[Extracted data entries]

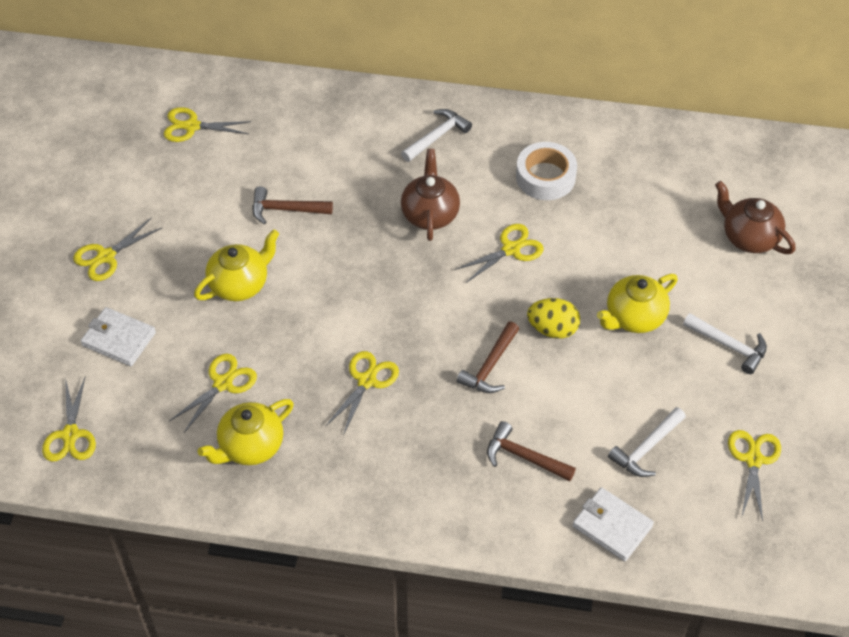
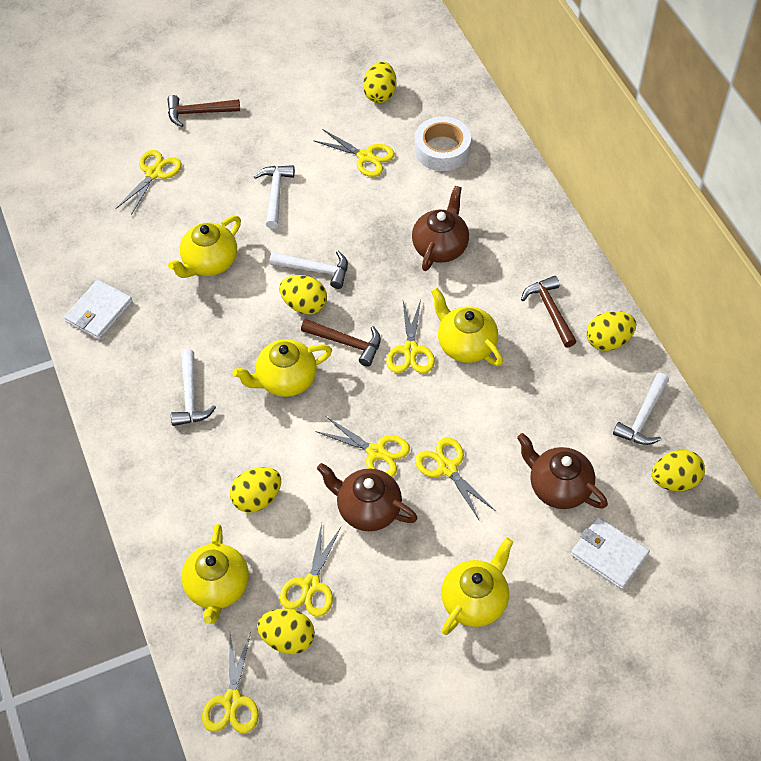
brown teapot: 2 -> 3
white hammer: 3 -> 4
yellow egg: 1 -> 6
yellow teapot: 3 -> 5

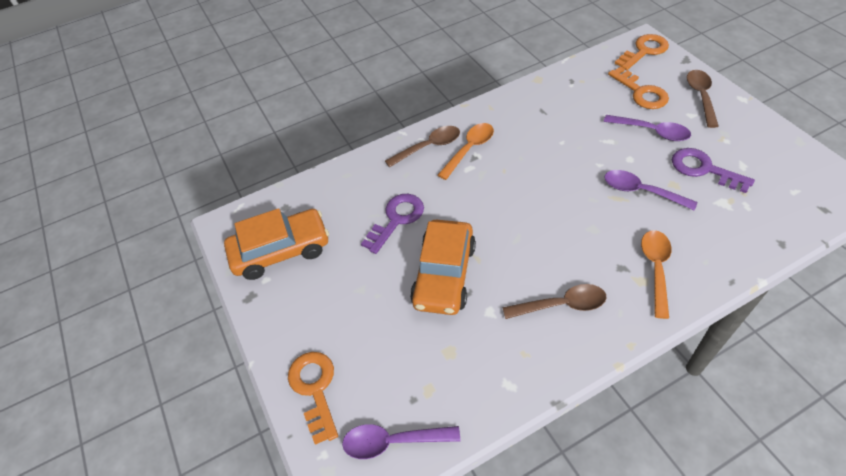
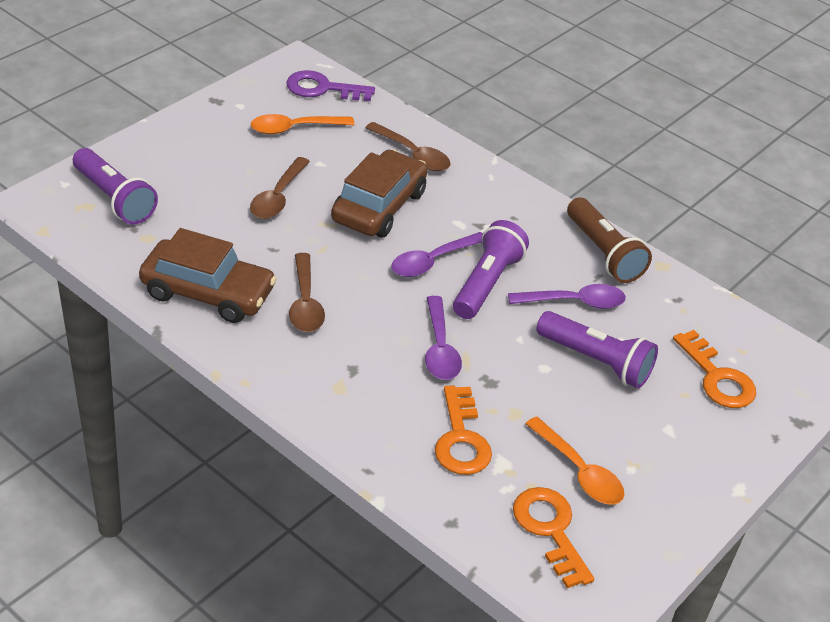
brown car: 0 -> 2
brown flashlight: 0 -> 1
orange car: 2 -> 0
purple flashlight: 0 -> 3
purple key: 2 -> 1

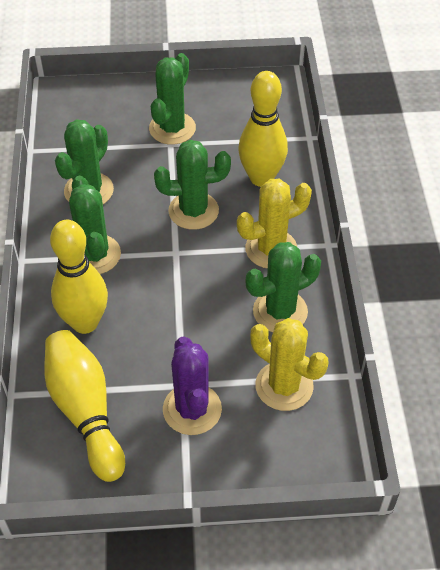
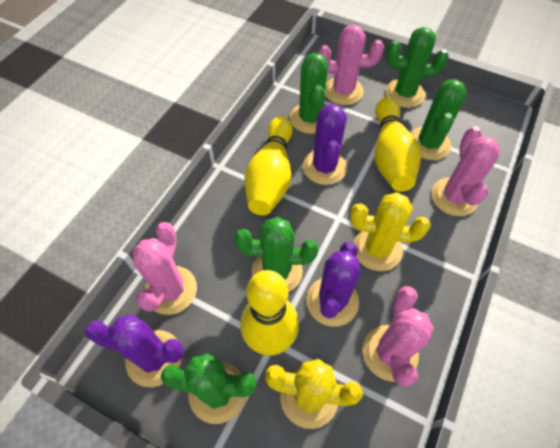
pink cactus: 0 -> 4
purple cactus: 1 -> 3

* **WHAT IS REQUIRED**
Take the entries above and copy out all lines with the string "purple".

* **EXERCISE ANSWER**
purple flashlight: 0 -> 3
purple key: 2 -> 1
purple cactus: 1 -> 3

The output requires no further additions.